• Set problem: Can you give every line of the records below as a numbered list, leaving out any blank lines?

** start Recorded information **

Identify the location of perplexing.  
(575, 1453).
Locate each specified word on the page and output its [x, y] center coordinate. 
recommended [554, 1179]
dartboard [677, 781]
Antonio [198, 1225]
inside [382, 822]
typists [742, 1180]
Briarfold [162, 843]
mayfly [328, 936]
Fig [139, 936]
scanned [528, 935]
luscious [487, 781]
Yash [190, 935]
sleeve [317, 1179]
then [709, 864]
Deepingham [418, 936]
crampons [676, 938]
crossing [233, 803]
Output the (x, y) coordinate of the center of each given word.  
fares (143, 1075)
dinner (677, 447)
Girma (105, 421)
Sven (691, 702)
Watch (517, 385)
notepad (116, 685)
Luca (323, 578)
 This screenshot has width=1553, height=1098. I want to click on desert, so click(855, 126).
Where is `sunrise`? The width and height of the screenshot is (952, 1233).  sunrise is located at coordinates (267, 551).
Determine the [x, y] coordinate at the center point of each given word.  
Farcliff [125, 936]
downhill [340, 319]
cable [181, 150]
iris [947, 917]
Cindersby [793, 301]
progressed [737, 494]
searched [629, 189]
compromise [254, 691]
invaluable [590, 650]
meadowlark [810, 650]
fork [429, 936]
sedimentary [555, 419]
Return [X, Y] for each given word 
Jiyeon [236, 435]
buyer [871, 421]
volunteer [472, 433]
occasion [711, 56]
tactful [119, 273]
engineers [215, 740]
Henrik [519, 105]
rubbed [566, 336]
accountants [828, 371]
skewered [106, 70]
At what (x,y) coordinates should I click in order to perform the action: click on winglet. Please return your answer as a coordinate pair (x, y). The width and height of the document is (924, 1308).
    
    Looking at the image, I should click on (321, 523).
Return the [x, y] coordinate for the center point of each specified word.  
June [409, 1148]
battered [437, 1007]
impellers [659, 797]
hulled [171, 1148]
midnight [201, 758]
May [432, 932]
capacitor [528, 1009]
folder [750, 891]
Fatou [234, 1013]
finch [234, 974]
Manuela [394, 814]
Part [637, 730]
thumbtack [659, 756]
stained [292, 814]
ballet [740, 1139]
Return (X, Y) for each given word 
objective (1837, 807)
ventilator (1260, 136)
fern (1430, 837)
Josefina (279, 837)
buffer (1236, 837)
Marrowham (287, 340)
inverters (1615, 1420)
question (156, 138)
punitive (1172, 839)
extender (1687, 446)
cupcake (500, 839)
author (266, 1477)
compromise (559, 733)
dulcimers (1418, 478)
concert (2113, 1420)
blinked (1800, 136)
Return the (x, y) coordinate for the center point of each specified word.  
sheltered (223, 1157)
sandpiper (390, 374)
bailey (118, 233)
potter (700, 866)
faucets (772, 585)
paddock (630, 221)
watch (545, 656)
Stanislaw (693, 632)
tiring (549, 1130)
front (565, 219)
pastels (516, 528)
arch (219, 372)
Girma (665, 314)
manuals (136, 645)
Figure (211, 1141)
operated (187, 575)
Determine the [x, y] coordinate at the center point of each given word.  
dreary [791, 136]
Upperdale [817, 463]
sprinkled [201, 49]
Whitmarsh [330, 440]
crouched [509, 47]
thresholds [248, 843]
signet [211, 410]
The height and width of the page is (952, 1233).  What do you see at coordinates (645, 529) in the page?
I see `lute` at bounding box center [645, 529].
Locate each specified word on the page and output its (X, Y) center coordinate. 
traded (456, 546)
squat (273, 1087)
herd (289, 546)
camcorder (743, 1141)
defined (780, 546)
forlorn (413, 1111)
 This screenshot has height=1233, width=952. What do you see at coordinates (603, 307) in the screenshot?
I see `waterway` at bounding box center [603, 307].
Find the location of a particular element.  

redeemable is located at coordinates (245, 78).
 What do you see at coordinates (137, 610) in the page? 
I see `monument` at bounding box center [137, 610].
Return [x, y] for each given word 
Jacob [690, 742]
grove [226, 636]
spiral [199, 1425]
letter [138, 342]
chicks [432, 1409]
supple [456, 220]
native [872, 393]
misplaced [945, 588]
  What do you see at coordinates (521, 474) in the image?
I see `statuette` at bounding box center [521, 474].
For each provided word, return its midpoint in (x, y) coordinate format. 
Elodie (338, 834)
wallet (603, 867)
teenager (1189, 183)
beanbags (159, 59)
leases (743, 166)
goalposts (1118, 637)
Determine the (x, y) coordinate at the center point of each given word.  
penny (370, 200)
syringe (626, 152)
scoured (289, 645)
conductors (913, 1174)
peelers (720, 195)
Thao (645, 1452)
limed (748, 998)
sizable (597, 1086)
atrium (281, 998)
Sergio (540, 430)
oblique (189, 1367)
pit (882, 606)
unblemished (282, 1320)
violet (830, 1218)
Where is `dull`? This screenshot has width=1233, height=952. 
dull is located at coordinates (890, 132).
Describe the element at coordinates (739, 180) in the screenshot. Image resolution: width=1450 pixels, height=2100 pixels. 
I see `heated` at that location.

** end Recorded information **

• Finished task:
1. Identify the location of perplexing.  
2. (575, 1453).
3. Locate each specified word on the page and output its [x, y] center coordinate. 
4. recommended [554, 1179]
5. dartboard [677, 781]
6. Antonio [198, 1225]
7. inside [382, 822]
8. typists [742, 1180]
9. Briarfold [162, 843]
10. mayfly [328, 936]
11. Fig [139, 936]
12. scanned [528, 935]
13. luscious [487, 781]
14. Yash [190, 935]
15. sleeve [317, 1179]
16. then [709, 864]
17. Deepingham [418, 936]
18. crampons [676, 938]
19. crossing [233, 803]
20. Output the (x, y) coordinate of the center of each given word.  
21. fares (143, 1075)
22. dinner (677, 447)
23. Girma (105, 421)
24. Sven (691, 702)
25. Watch (517, 385)
26. notepad (116, 685)
27. Luca (323, 578)
28.  This screenshot has width=1553, height=1098. I want to click on desert, so click(855, 126).
29. Where is `sunrise`? The width and height of the screenshot is (952, 1233).  sunrise is located at coordinates (267, 551).
30. Determine the [x, y] coordinate at the center point of each given word.  
31. Farcliff [125, 936]
32. downhill [340, 319]
33. cable [181, 150]
34. iris [947, 917]
35. Cindersby [793, 301]
36. progressed [737, 494]
37. searched [629, 189]
38. compromise [254, 691]
39. invaluable [590, 650]
40. meadowlark [810, 650]
41. fork [429, 936]
42. sedimentary [555, 419]
43. Return [X, Y] for each given word 
44. Jiyeon [236, 435]
45. buyer [871, 421]
46. volunteer [472, 433]
47. occasion [711, 56]
48. tactful [119, 273]
49. engineers [215, 740]
50. Henrik [519, 105]
51. rubbed [566, 336]
52. accountants [828, 371]
53. skewered [106, 70]
54. At what (x,y) coordinates should I click in order to perform the action: click on winglet. Please return your answer as a coordinate pair (x, y). The width and height of the document is (924, 1308).
55.     Looking at the image, I should click on (321, 523).
56. Return the [x, y] coordinate for the center point of each specified word.  
57. June [409, 1148]
58. battered [437, 1007]
59. impellers [659, 797]
60. hulled [171, 1148]
61. midnight [201, 758]
62. May [432, 932]
63. capacitor [528, 1009]
64. folder [750, 891]
65. Fatou [234, 1013]
66. finch [234, 974]
67. Manuela [394, 814]
68. Part [637, 730]
69. thumbtack [659, 756]
70. stained [292, 814]
71. ballet [740, 1139]
72. Return (X, Y) for each given word 
73. objective (1837, 807)
74. ventilator (1260, 136)
75. fern (1430, 837)
76. Josefina (279, 837)
77. buffer (1236, 837)
78. Marrowham (287, 340)
79. inverters (1615, 1420)
80. question (156, 138)
81. punitive (1172, 839)
82. extender (1687, 446)
83. cupcake (500, 839)
84. author (266, 1477)
85. compromise (559, 733)
86. dulcimers (1418, 478)
87. concert (2113, 1420)
88. blinked (1800, 136)
89. Return the (x, y) coordinate for the center point of each specified word.  
90. sheltered (223, 1157)
91. sandpiper (390, 374)
92. bailey (118, 233)
93. potter (700, 866)
94. faucets (772, 585)
95. paddock (630, 221)
96. watch (545, 656)
97. Stanislaw (693, 632)
98. tiring (549, 1130)
99. front (565, 219)
100. pastels (516, 528)
101. arch (219, 372)
102. Girma (665, 314)
103. manuals (136, 645)
104. Figure (211, 1141)
105. operated (187, 575)
106. Determine the [x, y] coordinate at the center point of each given word.  
107. dreary [791, 136]
108. Upperdale [817, 463]
109. sprinkled [201, 49]
110. Whitmarsh [330, 440]
111. crouched [509, 47]
112. thresholds [248, 843]
113. signet [211, 410]
114. The height and width of the page is (952, 1233).  What do you see at coordinates (645, 529) in the page?
115. I see `lute` at bounding box center [645, 529].
116. Locate each specified word on the page and output its (X, Y) center coordinate. 
117. traded (456, 546)
118. squat (273, 1087)
119. herd (289, 546)
120. camcorder (743, 1141)
121. defined (780, 546)
122. forlorn (413, 1111)
123.  This screenshot has height=1233, width=952. What do you see at coordinates (603, 307) in the screenshot?
124. I see `waterway` at bounding box center [603, 307].
125. Find the location of a particular element.  
126. redeemable is located at coordinates (245, 78).
127.  What do you see at coordinates (137, 610) in the page? 
128. I see `monument` at bounding box center [137, 610].
129. Return [x, y] for each given word 
130. Jacob [690, 742]
131. grove [226, 636]
132. spiral [199, 1425]
133. letter [138, 342]
134. chicks [432, 1409]
135. supple [456, 220]
136. native [872, 393]
137. misplaced [945, 588]
138.   What do you see at coordinates (521, 474) in the image?
139. I see `statuette` at bounding box center [521, 474].
140. For each provided word, return its midpoint in (x, y) coordinate format. 
141. Elodie (338, 834)
142. wallet (603, 867)
143. teenager (1189, 183)
144. beanbags (159, 59)
145. leases (743, 166)
146. goalposts (1118, 637)
147. Determine the (x, y) coordinate at the center point of each given word.  
148. penny (370, 200)
149. syringe (626, 152)
150. scoured (289, 645)
151. conductors (913, 1174)
152. peelers (720, 195)
153. Thao (645, 1452)
154. limed (748, 998)
155. sizable (597, 1086)
156. atrium (281, 998)
157. Sergio (540, 430)
158. oblique (189, 1367)
159. pit (882, 606)
160. unblemished (282, 1320)
161. violet (830, 1218)
162. Where is `dull`? This screenshot has width=1233, height=952. 
163. dull is located at coordinates (890, 132).
164. Describe the element at coordinates (739, 180) in the screenshot. Image resolution: width=1450 pixels, height=2100 pixels. 
165. I see `heated` at that location.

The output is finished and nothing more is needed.